┌────────

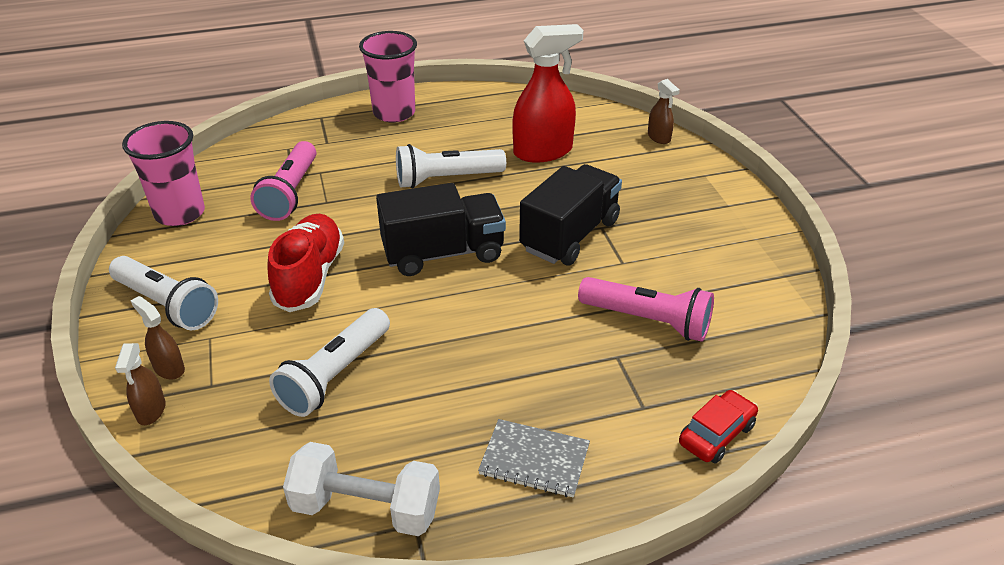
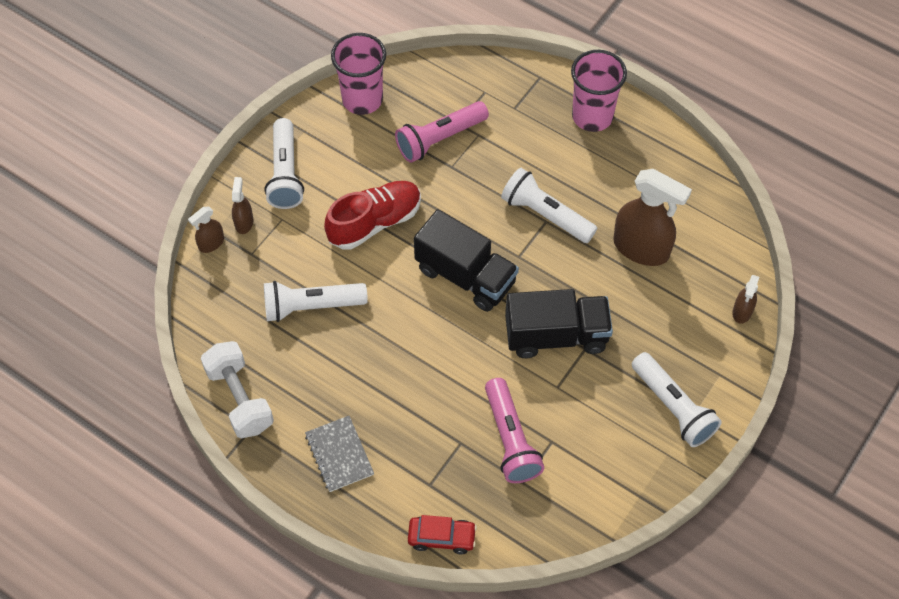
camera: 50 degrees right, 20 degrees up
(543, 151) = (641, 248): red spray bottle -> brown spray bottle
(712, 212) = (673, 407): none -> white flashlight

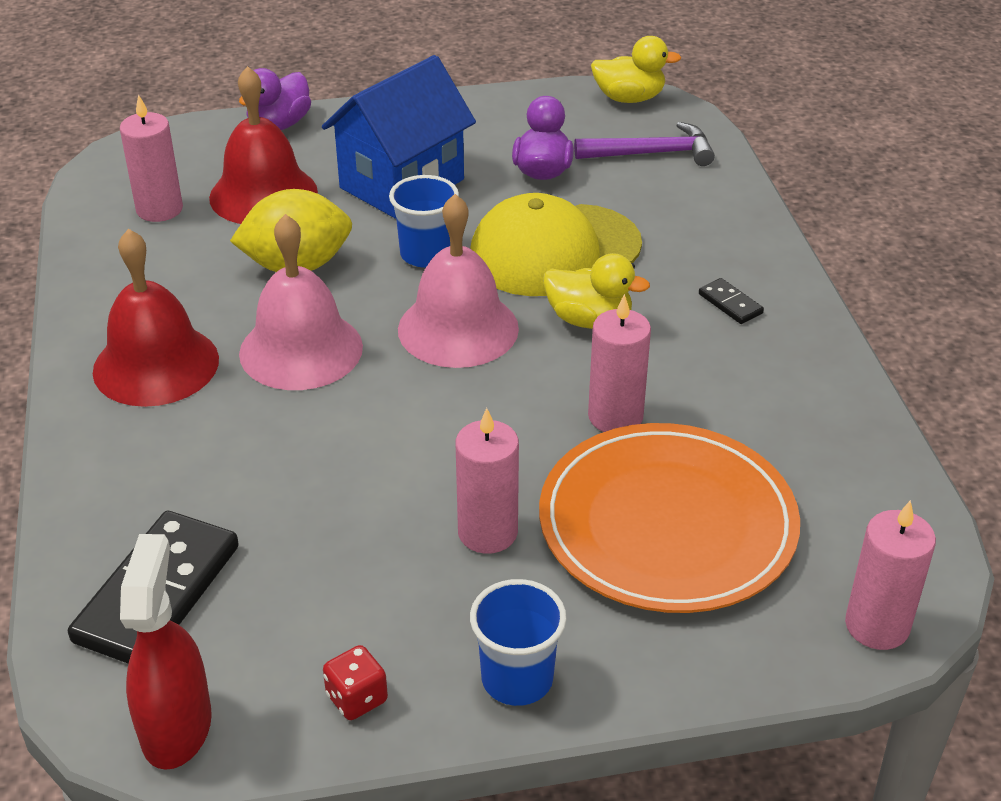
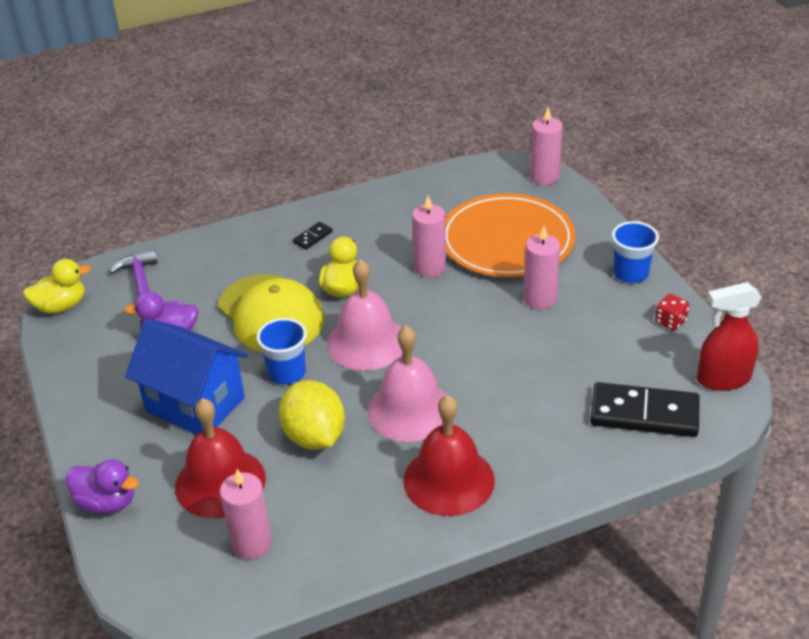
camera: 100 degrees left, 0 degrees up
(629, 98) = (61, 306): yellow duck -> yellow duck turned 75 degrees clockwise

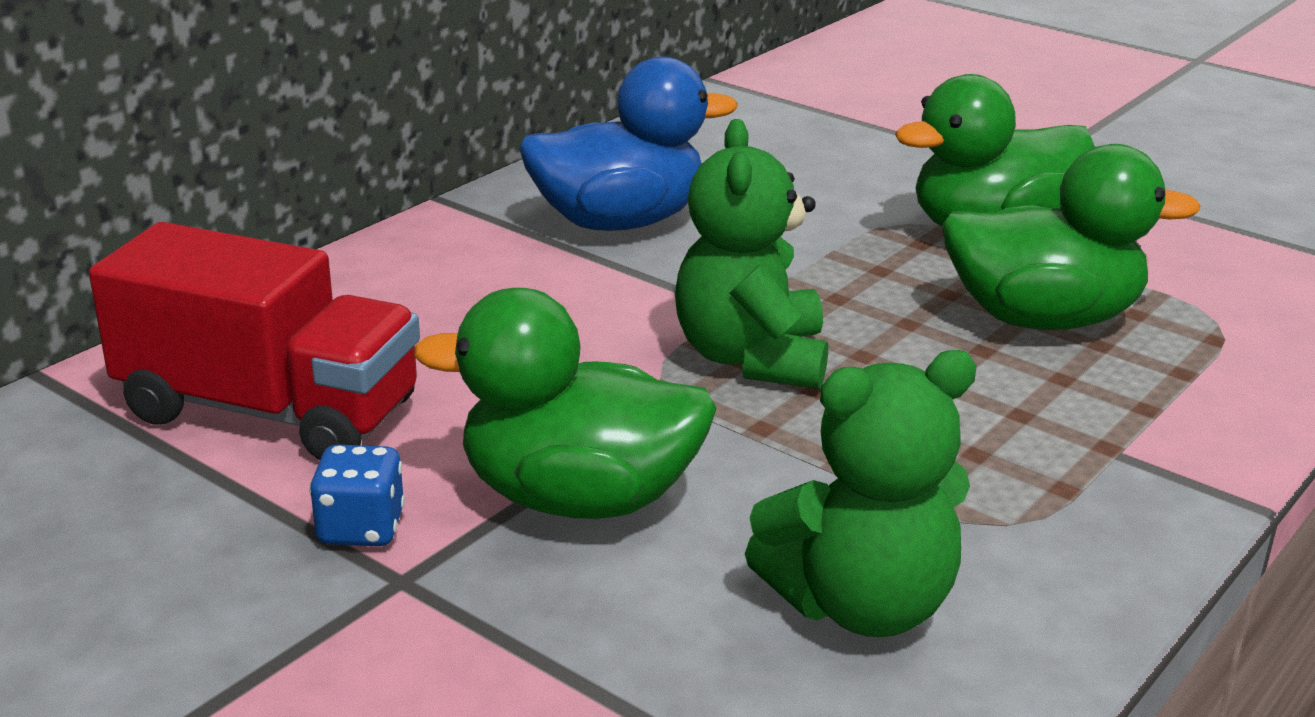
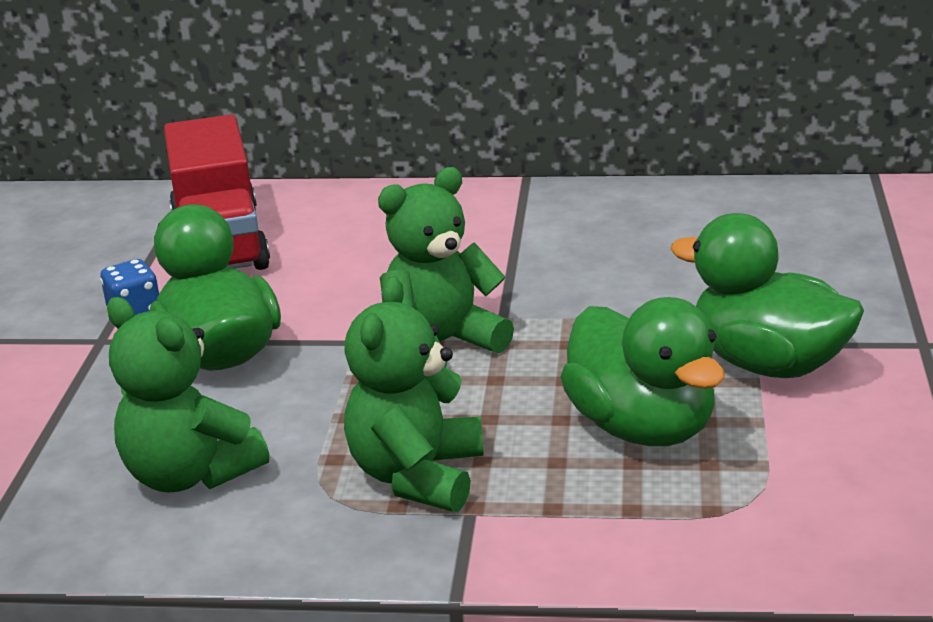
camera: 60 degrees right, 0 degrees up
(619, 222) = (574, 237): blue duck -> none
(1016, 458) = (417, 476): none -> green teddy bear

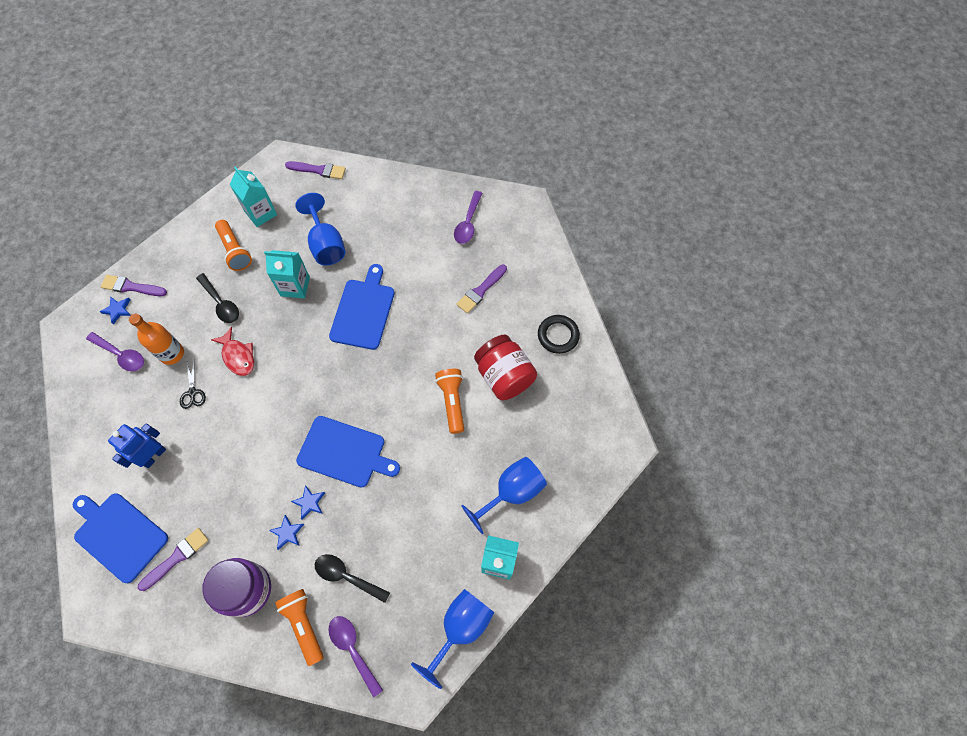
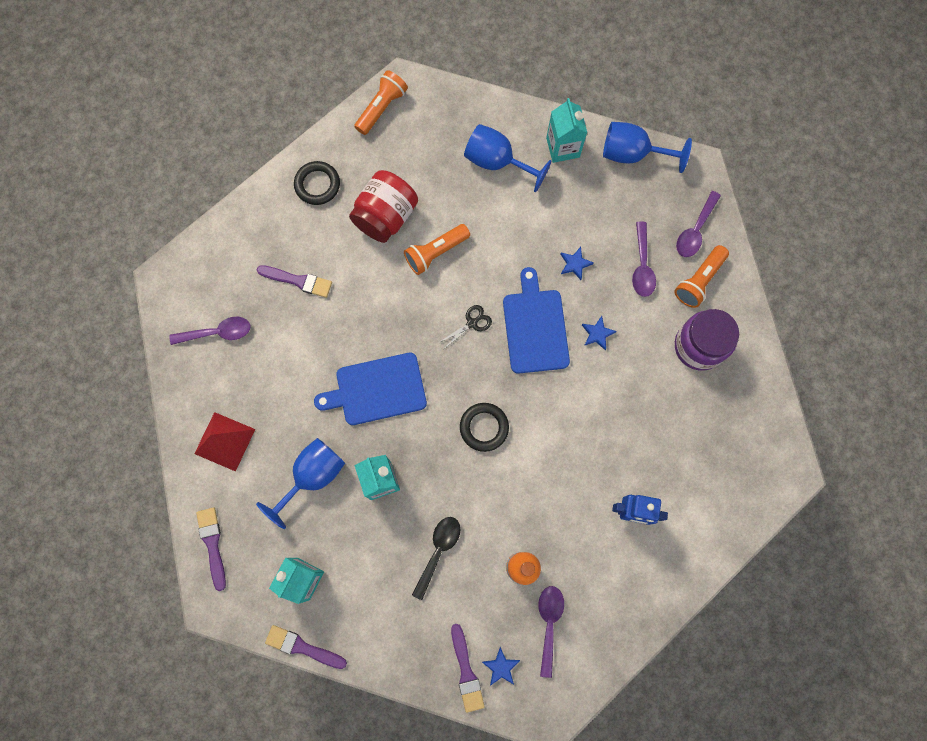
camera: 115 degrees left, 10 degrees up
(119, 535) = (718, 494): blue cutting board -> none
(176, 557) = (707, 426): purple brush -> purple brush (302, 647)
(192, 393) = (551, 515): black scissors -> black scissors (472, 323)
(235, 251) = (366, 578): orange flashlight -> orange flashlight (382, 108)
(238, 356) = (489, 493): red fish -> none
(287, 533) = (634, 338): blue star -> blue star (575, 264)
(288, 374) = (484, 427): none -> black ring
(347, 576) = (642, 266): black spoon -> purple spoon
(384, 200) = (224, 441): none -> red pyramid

└────────

## EXERCISE DIRECTIONS
Copy out the line containing "(192, 393) = (551, 515): black", then every line after it through the end of the listing, exactly and with nothing else.

## ANSWER TO THE EXERCISE
(192, 393) = (551, 515): black scissors -> black scissors (472, 323)
(235, 251) = (366, 578): orange flashlight -> orange flashlight (382, 108)
(238, 356) = (489, 493): red fish -> none
(287, 533) = (634, 338): blue star -> blue star (575, 264)
(288, 374) = (484, 427): none -> black ring
(347, 576) = (642, 266): black spoon -> purple spoon
(384, 200) = (224, 441): none -> red pyramid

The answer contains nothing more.